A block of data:

──────────

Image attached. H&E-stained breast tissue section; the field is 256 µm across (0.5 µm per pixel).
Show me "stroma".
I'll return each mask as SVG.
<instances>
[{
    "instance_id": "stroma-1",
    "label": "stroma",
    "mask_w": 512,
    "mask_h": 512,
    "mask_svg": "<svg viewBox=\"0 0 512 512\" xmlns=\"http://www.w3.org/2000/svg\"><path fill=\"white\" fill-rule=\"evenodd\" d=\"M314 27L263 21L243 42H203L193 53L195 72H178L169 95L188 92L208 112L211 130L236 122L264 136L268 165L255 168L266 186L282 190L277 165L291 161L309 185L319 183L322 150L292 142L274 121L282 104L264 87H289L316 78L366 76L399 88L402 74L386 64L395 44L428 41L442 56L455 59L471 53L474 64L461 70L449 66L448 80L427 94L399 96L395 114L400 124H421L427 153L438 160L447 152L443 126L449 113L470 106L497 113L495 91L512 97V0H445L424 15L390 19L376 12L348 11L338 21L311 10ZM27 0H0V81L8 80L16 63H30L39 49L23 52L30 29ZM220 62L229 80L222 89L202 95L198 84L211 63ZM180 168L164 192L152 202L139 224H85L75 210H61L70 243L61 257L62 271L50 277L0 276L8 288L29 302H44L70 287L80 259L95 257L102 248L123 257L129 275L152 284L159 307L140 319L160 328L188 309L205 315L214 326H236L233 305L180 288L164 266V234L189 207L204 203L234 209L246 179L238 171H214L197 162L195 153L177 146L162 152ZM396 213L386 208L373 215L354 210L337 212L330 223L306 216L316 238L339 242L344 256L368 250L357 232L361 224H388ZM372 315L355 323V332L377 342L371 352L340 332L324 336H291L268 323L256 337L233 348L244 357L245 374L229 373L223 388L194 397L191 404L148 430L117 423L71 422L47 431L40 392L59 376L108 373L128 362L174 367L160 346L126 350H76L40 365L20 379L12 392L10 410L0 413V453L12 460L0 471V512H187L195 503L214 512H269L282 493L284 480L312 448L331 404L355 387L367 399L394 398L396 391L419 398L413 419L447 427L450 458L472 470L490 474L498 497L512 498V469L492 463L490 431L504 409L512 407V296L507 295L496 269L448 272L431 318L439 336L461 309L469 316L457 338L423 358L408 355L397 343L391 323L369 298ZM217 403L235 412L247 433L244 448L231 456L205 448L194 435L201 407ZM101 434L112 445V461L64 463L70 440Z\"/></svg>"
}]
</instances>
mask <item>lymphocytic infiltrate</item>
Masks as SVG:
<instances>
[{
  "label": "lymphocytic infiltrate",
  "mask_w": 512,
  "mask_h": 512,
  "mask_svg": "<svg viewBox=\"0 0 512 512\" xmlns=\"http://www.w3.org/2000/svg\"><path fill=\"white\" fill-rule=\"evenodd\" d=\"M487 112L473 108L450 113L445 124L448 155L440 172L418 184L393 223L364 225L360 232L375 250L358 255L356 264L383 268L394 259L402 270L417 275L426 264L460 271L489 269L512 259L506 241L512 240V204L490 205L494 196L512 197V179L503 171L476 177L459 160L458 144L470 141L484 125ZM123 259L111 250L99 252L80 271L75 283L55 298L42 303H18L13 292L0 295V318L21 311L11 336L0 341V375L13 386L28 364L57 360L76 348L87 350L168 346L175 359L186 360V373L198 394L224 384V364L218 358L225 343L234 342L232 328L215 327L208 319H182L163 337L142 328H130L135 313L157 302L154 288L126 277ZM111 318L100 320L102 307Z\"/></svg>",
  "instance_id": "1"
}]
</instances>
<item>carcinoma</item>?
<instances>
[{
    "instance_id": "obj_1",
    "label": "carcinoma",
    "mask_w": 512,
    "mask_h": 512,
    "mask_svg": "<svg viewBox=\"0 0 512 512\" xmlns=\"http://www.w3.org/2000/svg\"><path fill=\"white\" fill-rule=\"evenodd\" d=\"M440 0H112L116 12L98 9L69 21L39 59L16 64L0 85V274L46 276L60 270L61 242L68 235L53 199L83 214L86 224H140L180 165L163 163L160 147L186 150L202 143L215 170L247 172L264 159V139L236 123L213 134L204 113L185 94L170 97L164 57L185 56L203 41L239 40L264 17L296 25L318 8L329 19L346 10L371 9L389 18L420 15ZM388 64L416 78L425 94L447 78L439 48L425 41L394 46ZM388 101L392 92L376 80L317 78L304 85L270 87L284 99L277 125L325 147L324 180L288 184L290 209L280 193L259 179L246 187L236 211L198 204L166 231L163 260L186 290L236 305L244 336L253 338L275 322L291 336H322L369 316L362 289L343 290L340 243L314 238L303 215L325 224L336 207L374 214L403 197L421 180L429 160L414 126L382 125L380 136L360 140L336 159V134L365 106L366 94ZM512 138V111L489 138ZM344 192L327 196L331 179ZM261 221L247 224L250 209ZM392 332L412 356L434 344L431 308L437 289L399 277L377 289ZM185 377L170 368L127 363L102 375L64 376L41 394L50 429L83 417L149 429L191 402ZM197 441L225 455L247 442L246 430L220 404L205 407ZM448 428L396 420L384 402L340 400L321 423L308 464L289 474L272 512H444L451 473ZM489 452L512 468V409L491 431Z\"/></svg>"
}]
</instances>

──────────

- _Directions_
From the data, list each line in which the string "carcinoma" appears.

- _Right answer_
<item>carcinoma</item>?
    "label": "carcinoma",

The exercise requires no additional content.